**Dataset records:**
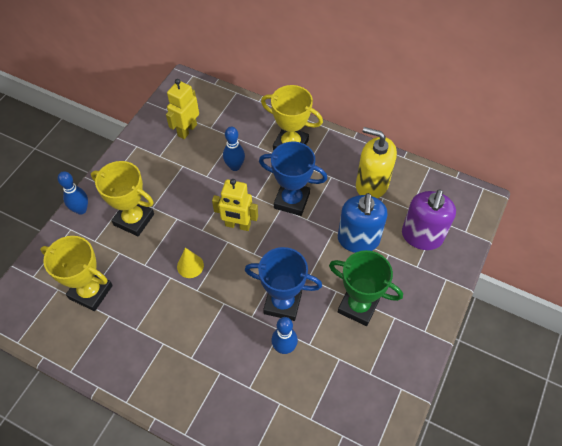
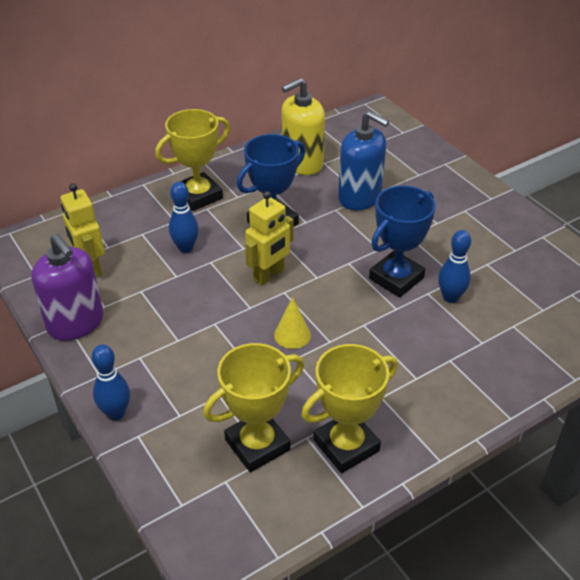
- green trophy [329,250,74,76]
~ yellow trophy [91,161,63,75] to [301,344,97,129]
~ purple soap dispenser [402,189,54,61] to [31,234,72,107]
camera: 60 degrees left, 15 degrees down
==
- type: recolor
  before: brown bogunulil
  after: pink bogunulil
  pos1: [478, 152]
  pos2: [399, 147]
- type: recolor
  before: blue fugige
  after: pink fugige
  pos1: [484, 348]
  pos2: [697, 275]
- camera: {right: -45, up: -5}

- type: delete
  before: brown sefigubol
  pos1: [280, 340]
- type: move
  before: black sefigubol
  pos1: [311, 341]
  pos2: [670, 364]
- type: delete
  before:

**Required work:** Collect every line from the records above that contains the word "after".

**Response box:**
  after: pink bogunulil
  after: pink fugige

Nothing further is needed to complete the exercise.